(Colored object listings)

#####

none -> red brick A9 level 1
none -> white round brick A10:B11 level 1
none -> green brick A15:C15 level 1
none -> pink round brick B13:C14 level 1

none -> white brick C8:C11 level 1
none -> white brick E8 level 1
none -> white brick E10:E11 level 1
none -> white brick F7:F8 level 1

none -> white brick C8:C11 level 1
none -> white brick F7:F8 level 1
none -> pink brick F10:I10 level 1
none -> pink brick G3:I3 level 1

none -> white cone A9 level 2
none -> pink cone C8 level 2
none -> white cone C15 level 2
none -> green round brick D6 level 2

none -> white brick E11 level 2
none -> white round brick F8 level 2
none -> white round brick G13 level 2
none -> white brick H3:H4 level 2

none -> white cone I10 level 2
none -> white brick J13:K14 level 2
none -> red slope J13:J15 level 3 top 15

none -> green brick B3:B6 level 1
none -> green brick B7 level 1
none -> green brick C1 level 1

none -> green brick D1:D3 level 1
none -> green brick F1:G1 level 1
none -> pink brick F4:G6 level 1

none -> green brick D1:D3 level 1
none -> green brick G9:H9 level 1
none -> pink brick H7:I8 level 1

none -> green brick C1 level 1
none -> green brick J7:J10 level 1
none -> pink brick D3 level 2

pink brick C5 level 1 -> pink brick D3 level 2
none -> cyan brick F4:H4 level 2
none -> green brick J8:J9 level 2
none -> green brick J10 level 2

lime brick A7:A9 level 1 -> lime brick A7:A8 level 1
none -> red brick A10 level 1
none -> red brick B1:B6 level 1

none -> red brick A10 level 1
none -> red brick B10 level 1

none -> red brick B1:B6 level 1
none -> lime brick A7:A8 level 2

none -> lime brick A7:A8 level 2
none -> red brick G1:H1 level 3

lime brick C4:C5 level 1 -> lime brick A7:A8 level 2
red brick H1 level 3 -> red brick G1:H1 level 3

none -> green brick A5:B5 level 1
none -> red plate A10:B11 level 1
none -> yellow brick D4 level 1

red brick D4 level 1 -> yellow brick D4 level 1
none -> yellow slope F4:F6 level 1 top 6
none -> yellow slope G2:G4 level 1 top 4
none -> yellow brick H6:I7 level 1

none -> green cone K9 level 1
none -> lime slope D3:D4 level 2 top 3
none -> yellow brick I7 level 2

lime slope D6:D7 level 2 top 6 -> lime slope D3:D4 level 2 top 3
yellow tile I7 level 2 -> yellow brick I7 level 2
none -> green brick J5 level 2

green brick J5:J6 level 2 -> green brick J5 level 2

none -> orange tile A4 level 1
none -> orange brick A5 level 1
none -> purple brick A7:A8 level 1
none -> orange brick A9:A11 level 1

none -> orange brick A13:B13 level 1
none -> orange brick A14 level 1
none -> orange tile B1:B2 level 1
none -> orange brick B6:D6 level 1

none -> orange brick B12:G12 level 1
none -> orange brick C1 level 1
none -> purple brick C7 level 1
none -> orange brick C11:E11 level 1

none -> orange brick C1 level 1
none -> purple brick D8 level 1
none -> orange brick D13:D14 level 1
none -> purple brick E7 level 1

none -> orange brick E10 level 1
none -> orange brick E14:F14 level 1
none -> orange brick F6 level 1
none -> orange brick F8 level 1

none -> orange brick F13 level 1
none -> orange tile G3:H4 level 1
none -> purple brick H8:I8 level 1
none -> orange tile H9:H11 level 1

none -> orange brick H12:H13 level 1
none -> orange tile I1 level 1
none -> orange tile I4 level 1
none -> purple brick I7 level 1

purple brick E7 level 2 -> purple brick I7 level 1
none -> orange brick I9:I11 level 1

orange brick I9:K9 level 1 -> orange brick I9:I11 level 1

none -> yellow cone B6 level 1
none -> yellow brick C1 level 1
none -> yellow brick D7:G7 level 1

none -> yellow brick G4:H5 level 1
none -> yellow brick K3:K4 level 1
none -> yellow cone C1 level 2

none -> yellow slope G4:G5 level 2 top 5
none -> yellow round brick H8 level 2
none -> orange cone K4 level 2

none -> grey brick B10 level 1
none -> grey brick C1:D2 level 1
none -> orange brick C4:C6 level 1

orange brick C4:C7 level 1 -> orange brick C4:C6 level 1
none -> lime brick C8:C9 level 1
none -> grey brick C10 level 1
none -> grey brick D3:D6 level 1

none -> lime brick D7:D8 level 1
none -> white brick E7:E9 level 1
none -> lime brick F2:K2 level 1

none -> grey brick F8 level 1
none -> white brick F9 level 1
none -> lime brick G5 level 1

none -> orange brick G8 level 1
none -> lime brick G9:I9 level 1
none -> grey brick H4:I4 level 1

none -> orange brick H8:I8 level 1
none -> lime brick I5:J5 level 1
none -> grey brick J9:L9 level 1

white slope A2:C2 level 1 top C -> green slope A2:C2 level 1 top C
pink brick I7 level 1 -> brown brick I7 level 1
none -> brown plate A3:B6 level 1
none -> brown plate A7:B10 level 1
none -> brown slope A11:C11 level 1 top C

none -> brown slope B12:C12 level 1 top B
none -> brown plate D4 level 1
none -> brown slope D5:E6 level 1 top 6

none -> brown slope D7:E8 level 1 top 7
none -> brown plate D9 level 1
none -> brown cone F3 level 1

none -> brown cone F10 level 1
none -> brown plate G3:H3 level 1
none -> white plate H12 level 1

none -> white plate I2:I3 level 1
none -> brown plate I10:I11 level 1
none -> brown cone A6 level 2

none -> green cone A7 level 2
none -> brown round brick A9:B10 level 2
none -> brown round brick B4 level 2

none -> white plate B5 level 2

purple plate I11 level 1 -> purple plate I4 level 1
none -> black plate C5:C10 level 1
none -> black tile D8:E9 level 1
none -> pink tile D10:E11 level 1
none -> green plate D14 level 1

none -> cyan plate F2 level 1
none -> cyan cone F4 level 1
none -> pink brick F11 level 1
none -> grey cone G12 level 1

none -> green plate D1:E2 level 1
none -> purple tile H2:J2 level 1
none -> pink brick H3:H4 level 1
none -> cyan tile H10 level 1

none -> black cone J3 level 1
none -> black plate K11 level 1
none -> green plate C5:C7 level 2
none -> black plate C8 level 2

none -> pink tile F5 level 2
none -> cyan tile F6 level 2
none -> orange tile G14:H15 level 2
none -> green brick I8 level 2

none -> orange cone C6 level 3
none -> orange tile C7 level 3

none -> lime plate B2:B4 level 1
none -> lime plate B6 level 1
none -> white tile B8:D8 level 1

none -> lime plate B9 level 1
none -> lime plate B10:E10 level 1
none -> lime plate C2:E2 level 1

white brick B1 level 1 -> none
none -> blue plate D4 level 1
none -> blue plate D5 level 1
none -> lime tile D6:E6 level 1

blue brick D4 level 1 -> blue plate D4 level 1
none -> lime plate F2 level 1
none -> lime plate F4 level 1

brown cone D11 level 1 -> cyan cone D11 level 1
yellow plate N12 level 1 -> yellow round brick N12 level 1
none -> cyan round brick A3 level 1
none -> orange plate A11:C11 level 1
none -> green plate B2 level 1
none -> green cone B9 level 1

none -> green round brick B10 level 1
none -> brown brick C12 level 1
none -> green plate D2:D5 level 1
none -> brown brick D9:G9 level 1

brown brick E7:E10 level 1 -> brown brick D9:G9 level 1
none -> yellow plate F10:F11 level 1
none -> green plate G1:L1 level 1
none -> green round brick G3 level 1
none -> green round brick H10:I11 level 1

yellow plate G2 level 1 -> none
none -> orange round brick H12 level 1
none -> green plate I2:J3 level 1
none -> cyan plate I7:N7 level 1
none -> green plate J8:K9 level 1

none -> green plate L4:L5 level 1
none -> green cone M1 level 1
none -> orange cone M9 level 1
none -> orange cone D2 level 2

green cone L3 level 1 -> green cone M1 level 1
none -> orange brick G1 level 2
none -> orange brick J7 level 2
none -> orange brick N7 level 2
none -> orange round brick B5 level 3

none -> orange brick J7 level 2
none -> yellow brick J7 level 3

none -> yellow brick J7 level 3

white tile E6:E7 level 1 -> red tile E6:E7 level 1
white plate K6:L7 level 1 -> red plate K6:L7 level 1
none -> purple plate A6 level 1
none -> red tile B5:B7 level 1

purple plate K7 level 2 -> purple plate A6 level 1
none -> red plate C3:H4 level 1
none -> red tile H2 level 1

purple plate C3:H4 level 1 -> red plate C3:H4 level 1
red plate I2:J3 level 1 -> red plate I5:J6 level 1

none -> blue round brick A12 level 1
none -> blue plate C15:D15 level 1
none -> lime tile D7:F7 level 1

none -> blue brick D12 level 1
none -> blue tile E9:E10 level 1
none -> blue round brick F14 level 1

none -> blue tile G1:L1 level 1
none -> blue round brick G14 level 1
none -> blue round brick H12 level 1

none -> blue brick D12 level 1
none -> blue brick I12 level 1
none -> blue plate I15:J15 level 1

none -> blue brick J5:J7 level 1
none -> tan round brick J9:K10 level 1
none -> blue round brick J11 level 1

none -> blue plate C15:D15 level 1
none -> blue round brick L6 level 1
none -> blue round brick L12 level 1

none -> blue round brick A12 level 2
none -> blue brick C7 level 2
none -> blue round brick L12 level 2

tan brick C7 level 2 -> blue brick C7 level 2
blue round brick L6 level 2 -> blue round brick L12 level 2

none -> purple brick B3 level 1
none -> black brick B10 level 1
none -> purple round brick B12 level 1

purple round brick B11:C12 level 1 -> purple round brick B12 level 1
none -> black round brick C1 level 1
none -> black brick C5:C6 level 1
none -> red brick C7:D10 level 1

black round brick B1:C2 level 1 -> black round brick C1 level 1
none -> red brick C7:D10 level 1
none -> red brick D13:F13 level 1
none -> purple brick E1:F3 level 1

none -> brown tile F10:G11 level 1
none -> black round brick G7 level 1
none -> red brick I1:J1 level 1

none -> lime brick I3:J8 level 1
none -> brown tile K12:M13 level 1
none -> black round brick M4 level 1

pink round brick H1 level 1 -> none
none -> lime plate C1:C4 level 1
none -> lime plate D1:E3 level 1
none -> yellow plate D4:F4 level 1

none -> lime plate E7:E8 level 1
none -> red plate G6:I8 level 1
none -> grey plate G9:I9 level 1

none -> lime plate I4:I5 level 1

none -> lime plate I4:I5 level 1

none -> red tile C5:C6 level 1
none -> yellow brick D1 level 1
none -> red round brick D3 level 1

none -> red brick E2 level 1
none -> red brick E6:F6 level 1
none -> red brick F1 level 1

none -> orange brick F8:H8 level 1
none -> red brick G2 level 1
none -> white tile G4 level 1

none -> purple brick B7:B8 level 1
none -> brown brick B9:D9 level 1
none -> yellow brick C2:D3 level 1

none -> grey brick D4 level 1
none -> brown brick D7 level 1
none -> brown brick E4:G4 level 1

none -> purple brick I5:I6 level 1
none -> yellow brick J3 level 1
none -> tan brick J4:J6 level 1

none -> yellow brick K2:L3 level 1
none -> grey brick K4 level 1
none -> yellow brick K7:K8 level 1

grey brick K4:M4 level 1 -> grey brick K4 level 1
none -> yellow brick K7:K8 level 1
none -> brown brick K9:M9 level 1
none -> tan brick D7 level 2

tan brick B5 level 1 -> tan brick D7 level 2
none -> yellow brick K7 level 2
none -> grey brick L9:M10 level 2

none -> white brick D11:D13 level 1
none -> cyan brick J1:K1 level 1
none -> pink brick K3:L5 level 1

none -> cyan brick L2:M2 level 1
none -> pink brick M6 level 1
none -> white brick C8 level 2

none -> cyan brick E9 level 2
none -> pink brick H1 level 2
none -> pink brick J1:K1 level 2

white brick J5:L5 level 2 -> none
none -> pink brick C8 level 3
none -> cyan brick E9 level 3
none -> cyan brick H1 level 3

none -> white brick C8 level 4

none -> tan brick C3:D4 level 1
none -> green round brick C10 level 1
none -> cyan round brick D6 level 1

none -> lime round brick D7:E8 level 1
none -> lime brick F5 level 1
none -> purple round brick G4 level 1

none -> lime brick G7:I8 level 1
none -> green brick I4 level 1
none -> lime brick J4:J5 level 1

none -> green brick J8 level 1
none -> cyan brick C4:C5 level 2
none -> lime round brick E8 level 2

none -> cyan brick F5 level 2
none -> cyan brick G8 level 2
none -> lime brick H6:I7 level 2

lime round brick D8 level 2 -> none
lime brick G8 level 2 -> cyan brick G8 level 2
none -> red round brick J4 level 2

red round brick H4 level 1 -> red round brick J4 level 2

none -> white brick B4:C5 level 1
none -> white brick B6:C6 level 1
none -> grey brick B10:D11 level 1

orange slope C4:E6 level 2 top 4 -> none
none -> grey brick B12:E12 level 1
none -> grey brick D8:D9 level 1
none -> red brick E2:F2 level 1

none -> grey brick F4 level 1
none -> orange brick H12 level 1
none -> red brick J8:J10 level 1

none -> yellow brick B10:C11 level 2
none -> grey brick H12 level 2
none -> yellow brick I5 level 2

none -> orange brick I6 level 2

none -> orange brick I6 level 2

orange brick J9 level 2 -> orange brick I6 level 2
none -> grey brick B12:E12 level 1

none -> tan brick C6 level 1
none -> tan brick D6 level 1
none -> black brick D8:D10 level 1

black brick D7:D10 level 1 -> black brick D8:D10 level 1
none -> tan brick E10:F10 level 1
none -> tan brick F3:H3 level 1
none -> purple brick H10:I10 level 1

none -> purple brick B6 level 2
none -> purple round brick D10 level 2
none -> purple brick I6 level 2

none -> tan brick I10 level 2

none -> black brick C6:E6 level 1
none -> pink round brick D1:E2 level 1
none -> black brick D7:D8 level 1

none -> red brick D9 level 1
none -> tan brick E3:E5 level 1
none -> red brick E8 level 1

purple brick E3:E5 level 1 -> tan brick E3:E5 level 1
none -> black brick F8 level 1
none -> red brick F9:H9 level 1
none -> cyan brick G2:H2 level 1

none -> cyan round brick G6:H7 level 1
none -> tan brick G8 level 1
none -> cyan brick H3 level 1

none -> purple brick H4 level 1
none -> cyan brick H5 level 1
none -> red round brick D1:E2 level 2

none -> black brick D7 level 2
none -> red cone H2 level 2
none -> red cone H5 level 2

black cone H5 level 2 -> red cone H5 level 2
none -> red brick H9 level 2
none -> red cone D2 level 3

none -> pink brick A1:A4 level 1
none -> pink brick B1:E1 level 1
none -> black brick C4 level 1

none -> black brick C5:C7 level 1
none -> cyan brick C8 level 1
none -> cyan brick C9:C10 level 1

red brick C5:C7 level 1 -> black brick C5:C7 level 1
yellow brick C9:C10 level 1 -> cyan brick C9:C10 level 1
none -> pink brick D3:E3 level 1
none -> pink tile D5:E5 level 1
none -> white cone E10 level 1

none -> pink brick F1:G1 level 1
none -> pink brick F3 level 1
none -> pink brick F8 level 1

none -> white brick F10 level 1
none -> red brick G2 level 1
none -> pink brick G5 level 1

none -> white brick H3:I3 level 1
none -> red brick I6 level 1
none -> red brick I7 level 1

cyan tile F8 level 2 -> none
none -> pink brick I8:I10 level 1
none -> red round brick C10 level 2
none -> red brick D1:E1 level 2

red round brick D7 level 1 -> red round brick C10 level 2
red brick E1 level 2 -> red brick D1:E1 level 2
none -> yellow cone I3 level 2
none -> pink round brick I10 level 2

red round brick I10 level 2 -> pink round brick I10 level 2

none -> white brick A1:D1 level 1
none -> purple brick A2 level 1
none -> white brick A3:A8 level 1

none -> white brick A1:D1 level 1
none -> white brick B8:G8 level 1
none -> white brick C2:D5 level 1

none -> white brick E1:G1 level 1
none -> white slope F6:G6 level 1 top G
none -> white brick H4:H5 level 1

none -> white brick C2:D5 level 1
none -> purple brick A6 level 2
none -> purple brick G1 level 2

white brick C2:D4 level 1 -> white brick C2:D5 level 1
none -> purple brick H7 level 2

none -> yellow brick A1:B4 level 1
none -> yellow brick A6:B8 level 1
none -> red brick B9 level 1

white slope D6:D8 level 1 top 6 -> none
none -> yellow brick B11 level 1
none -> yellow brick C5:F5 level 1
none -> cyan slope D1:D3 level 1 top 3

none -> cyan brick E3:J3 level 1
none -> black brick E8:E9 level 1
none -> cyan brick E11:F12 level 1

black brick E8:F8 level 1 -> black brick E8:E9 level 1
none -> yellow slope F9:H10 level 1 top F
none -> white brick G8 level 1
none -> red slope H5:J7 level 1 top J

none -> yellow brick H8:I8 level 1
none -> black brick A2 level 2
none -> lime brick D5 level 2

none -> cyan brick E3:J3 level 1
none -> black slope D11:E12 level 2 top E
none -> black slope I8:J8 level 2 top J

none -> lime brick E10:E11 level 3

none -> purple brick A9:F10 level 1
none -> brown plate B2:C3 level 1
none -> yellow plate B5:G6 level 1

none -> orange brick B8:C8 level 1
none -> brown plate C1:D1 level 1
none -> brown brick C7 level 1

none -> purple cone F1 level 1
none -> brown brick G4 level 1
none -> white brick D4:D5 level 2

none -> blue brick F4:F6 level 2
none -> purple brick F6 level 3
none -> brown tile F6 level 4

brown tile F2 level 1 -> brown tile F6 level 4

#####

Work to be completed -
Using the entries shown above, reproduce verbatim the lines from the line bearing "none -> green brick I4 level 1" to the line bearing "none -> red brick D9 level 1", inclusive.

Answer box -
none -> green brick I4 level 1
none -> lime brick J4:J5 level 1

none -> green brick J8 level 1
none -> cyan brick C4:C5 level 2
none -> lime round brick E8 level 2

none -> cyan brick F5 level 2
none -> cyan brick G8 level 2
none -> lime brick H6:I7 level 2

lime round brick D8 level 2 -> none
lime brick G8 level 2 -> cyan brick G8 level 2
none -> red round brick J4 level 2

red round brick H4 level 1 -> red round brick J4 level 2

none -> white brick B4:C5 level 1
none -> white brick B6:C6 level 1
none -> grey brick B10:D11 level 1

orange slope C4:E6 level 2 top 4 -> none
none -> grey brick B12:E12 level 1
none -> grey brick D8:D9 level 1
none -> red brick E2:F2 level 1

none -> grey brick F4 level 1
none -> orange brick H12 level 1
none -> red brick J8:J10 level 1

none -> yellow brick B10:C11 level 2
none -> grey brick H12 level 2
none -> yellow brick I5 level 2

none -> orange brick I6 level 2

none -> orange brick I6 level 2

orange brick J9 level 2 -> orange brick I6 level 2
none -> grey brick B12:E12 level 1

none -> tan brick C6 level 1
none -> tan brick D6 level 1
none -> black brick D8:D10 level 1

black brick D7:D10 level 1 -> black brick D8:D10 level 1
none -> tan brick E10:F10 level 1
none -> tan brick F3:H3 level 1
none -> purple brick H10:I10 level 1

none -> purple brick B6 level 2
none -> purple round brick D10 level 2
none -> purple brick I6 level 2

none -> tan brick I10 level 2

none -> black brick C6:E6 level 1
none -> pink round brick D1:E2 level 1
none -> black brick D7:D8 level 1

none -> red brick D9 level 1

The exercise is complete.